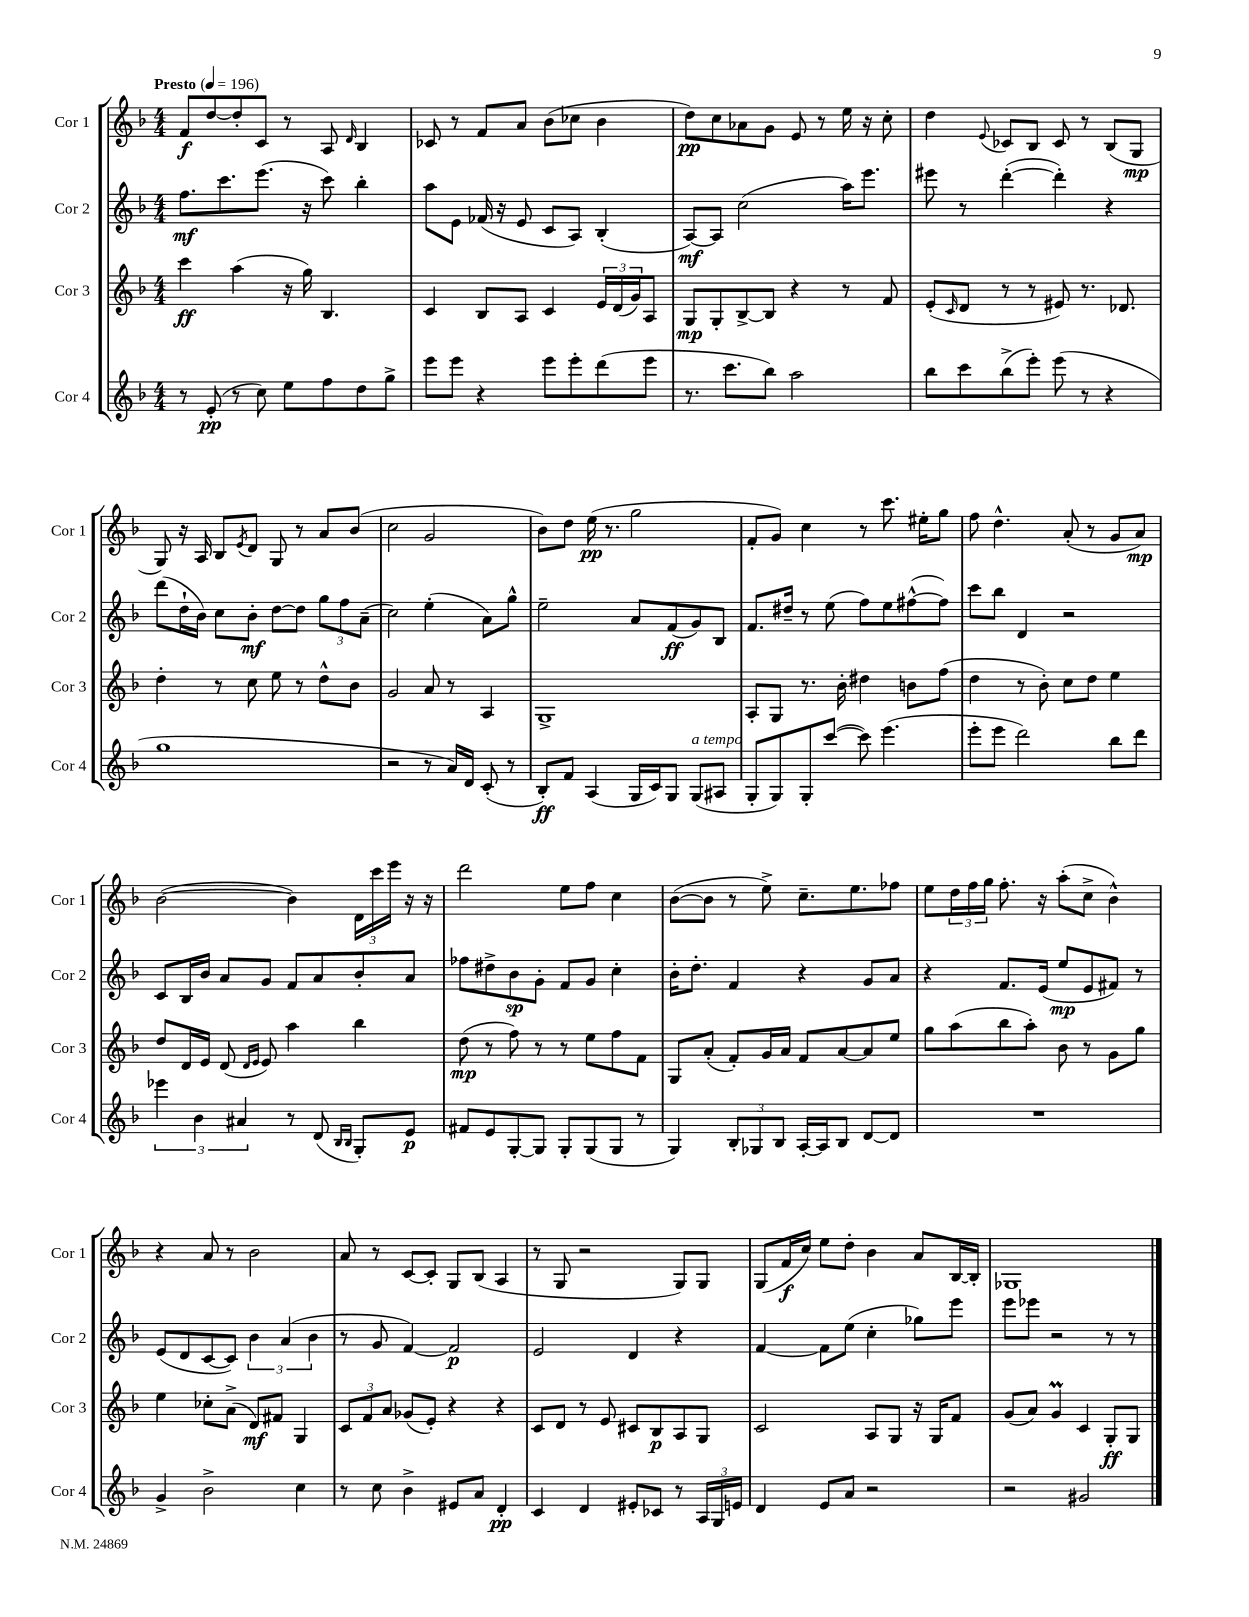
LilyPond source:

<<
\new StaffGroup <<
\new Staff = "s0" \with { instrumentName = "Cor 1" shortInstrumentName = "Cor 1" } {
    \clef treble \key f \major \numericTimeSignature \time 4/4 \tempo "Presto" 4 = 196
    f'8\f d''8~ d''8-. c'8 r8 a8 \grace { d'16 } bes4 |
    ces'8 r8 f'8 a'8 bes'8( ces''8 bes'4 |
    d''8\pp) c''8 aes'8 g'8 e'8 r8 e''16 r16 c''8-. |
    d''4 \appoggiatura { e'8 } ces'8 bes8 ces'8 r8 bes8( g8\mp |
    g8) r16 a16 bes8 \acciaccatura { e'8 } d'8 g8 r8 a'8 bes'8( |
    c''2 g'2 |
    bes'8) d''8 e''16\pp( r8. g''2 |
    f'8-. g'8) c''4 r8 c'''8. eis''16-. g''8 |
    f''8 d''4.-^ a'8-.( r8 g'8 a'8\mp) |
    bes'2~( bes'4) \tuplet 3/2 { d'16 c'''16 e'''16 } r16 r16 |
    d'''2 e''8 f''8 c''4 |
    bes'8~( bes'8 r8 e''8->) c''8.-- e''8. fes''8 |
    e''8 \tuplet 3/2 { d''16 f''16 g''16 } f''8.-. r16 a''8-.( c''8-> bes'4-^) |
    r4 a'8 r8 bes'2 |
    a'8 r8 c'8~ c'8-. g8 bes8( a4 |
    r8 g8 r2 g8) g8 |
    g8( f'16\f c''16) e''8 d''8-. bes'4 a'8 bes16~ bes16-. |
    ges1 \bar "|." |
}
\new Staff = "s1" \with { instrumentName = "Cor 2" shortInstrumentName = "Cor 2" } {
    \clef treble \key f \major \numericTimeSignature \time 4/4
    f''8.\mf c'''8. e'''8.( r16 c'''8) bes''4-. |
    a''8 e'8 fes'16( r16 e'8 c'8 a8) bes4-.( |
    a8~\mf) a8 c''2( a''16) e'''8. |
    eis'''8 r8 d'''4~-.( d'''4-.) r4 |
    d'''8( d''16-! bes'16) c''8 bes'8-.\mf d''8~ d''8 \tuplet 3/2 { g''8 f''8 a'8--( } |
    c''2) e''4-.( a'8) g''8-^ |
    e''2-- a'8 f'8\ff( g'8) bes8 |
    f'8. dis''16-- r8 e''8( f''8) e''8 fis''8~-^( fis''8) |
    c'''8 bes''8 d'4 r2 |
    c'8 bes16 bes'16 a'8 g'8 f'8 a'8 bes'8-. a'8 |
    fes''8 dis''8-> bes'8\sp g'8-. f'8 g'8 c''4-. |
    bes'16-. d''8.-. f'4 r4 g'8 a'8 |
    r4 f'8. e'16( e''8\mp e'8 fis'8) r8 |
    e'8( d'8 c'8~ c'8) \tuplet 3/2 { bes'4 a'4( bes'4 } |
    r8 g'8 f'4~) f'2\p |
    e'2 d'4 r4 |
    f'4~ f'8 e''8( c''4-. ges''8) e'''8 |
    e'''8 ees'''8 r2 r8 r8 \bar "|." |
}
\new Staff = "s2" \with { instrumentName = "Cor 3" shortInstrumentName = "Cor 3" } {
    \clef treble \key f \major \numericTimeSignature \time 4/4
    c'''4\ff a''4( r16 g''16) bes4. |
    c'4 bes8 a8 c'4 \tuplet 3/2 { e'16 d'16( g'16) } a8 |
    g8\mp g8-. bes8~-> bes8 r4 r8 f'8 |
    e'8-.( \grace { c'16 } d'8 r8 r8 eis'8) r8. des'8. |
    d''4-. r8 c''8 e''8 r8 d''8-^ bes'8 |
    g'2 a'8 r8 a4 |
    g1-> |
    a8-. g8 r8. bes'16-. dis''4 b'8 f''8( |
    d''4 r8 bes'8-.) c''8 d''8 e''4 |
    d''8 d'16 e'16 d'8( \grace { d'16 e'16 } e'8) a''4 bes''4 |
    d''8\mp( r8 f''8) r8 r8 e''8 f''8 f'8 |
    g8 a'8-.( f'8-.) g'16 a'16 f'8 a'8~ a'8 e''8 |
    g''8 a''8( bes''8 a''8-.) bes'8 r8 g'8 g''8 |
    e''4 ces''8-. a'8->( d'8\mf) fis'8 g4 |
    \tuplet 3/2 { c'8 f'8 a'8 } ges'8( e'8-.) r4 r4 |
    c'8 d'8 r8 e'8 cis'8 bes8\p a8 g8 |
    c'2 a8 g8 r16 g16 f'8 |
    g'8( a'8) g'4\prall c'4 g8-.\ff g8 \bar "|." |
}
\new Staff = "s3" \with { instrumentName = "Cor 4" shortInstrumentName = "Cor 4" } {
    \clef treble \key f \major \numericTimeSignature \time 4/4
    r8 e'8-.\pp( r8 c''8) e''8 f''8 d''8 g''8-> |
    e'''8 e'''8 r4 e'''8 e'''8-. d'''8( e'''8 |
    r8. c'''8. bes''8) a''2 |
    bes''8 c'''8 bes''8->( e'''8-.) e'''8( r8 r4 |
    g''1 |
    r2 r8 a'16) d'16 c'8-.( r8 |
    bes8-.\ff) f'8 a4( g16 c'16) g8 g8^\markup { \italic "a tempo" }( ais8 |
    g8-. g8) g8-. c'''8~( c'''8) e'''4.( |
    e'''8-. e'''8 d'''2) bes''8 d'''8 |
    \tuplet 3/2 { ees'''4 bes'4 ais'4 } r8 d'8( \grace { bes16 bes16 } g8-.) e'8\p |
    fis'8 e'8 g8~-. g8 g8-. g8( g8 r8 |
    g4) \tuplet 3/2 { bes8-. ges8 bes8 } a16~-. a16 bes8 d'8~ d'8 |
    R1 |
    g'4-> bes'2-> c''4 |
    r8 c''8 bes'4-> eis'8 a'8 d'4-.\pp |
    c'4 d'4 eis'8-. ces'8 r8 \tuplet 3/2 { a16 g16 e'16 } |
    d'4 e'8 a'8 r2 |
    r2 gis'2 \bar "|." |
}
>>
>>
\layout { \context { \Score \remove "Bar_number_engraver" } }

——————

- Exercise task
Find every line in the rows that contains the string "shortInstrumentName", and copy each such line in full. Treat uppercase and lowercase letters as different.

- Output of the task
\new Staff = "s0" \with { instrumentName = "Cor 1" shortInstrumentName = "Cor 1" } {
\new Staff = "s1" \with { instrumentName = "Cor 2" shortInstrumentName = "Cor 2" } {
\new Staff = "s2" \with { instrumentName = "Cor 3" shortInstrumentName = "Cor 3" } {
\new Staff = "s3" \with { instrumentName = "Cor 4" shortInstrumentName = "Cor 4" } {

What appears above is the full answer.